Pictures are not repeated. Every line from the beginning of the entries through the one with "- delete: ebony cylinder <263, 189, 311, 267>" is restated exactly.

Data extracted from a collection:
BEGIN

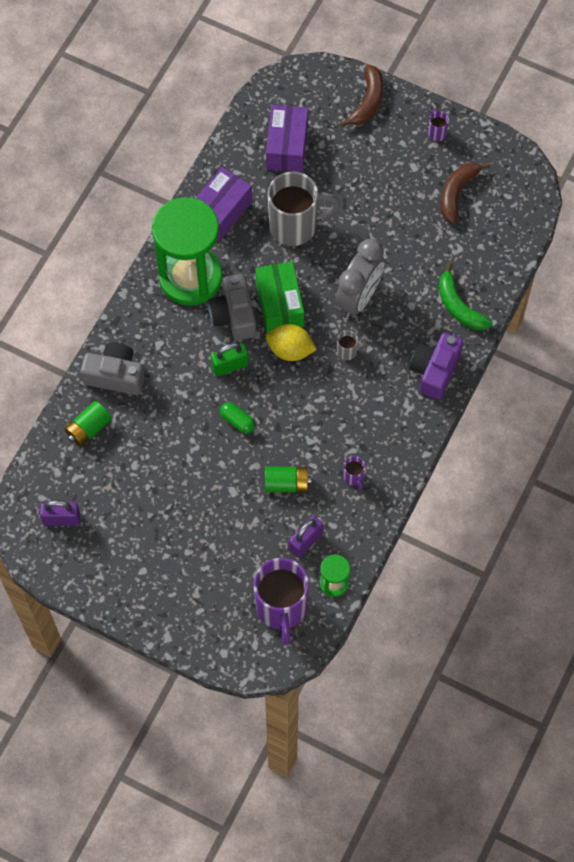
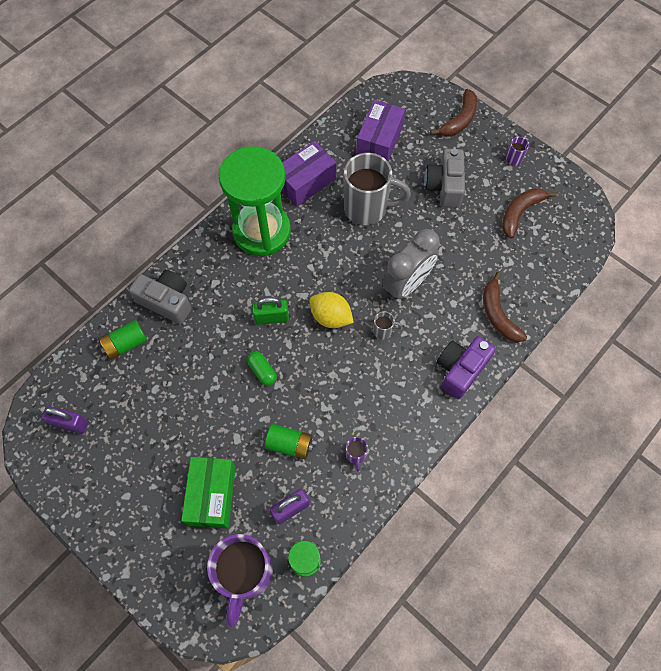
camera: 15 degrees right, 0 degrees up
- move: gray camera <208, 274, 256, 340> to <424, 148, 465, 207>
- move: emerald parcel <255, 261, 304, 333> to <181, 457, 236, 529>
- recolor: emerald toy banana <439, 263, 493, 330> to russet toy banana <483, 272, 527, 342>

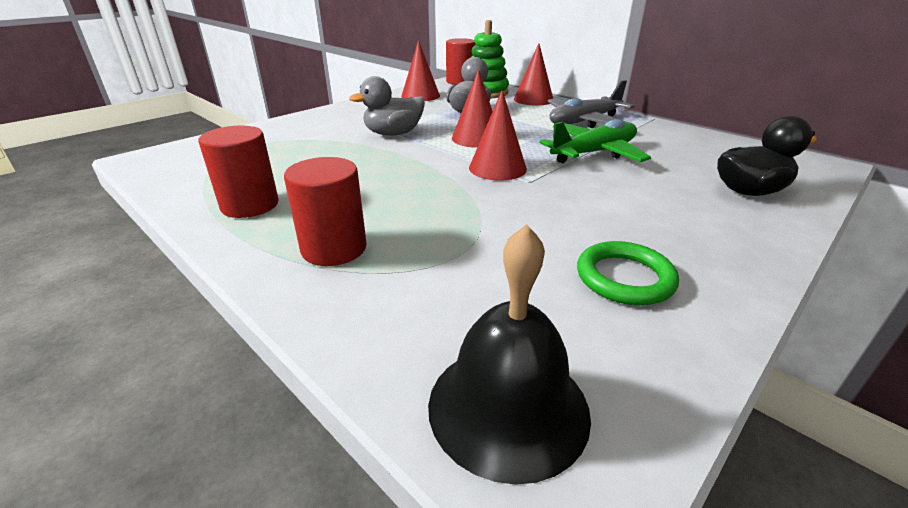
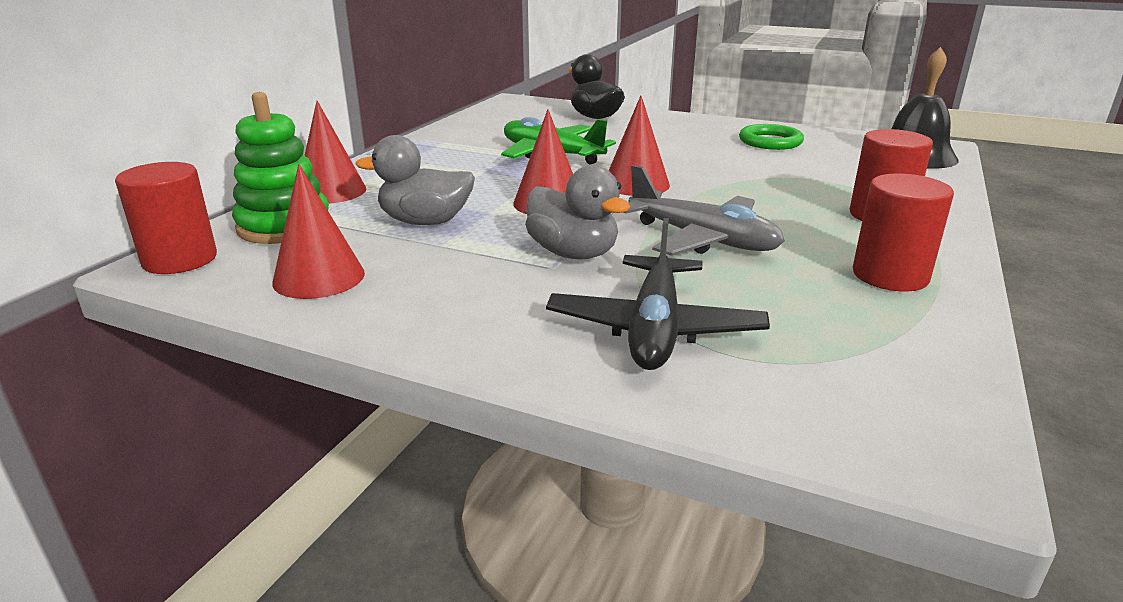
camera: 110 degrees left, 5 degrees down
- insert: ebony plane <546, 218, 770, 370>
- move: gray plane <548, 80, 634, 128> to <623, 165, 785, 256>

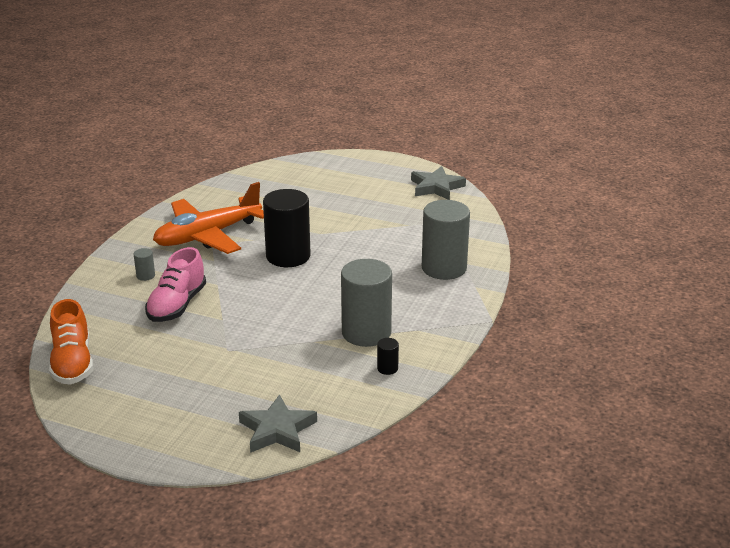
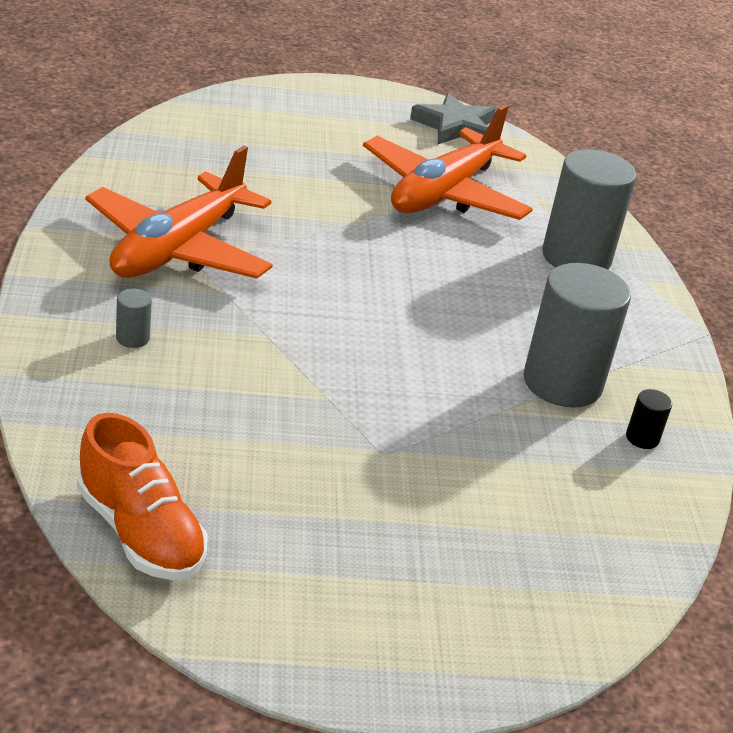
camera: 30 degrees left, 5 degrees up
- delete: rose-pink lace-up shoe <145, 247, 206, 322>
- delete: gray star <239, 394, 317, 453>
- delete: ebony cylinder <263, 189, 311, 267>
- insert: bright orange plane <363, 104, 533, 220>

END

▶ **Exercise response**:
camera: 15 degrees right, 0 degrees up
- move: gray camera <208, 274, 256, 340> to <424, 148, 465, 207>
- move: emerald parcel <255, 261, 304, 333> to <181, 457, 236, 529>
- recolor: emerald toy banana <439, 263, 493, 330> to russet toy banana <483, 272, 527, 342>

camera: 110 degrees left, 5 degrees down
- insert: ebony plane <546, 218, 770, 370>
- move: gray plane <548, 80, 634, 128> to <623, 165, 785, 256>

camera: 30 degrees left, 5 degrees up
- delete: rose-pink lace-up shoe <145, 247, 206, 322>
- delete: gray star <239, 394, 317, 453>
- delete: ebony cylinder <263, 189, 311, 267>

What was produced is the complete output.